◆ TASK INSTRUCTIONS
Until the last line is reached, keep transcribing the material exactly.
BEGIN PROVIDED DATA
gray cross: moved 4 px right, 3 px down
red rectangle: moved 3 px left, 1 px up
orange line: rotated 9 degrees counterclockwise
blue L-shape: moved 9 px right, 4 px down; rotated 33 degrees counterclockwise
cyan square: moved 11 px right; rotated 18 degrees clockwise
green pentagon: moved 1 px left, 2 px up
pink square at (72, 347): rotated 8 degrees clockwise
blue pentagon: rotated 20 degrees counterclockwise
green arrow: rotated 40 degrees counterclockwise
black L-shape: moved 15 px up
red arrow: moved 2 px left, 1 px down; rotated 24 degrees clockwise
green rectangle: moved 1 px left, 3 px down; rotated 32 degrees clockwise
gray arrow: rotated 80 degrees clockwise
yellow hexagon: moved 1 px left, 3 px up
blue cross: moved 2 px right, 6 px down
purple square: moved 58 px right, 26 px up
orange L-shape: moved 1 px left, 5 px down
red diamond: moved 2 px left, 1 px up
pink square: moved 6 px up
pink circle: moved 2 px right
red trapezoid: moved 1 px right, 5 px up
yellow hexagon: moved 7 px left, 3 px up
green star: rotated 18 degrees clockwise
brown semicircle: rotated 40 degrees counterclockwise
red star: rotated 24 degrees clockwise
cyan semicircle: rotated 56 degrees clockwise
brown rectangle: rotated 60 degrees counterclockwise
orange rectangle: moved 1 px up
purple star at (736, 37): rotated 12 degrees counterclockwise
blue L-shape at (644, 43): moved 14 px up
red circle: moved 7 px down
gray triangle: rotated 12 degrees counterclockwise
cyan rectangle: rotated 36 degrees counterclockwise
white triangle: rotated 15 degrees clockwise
END PROVIDED DATA
◆ SOLUTION
gray cross: moved 4 px right, 3 px down
red rectangle: moved 3 px left, 1 px up
orange line: rotated 9 degrees counterclockwise
blue L-shape: moved 9 px right, 4 px down; rotated 33 degrees counterclockwise
cyan square: moved 11 px right; rotated 18 degrees clockwise
green pentagon: moved 1 px left, 2 px up
pink square at (72, 347): rotated 8 degrees clockwise
blue pentagon: rotated 20 degrees counterclockwise
green arrow: rotated 40 degrees counterclockwise
black L-shape: moved 15 px up
red arrow: moved 2 px left, 1 px down; rotated 24 degrees clockwise
green rectangle: moved 1 px left, 3 px down; rotated 32 degrees clockwise
gray arrow: rotated 80 degrees clockwise
yellow hexagon: moved 1 px left, 3 px up
blue cross: moved 2 px right, 6 px down
purple square: moved 58 px right, 26 px up
orange L-shape: moved 1 px left, 5 px down
red diamond: moved 2 px left, 1 px up
pink square: moved 6 px up
pink circle: moved 2 px right
red trapezoid: moved 1 px right, 5 px up
yellow hexagon: moved 7 px left, 3 px up
green star: rotated 18 degrees clockwise
brown semicircle: rotated 40 degrees counterclockwise
red star: rotated 24 degrees clockwise
cyan semicircle: rotated 56 degrees clockwise
brown rectangle: rotated 60 degrees counterclockwise
orange rectangle: moved 1 px up
purple star at (736, 37): rotated 12 degrees counterclockwise
blue L-shape at (644, 43): moved 14 px up
red circle: moved 7 px down
gray triangle: rotated 12 degrees counterclockwise
cyan rectangle: rotated 36 degrees counterclockwise
white triangle: rotated 15 degrees clockwise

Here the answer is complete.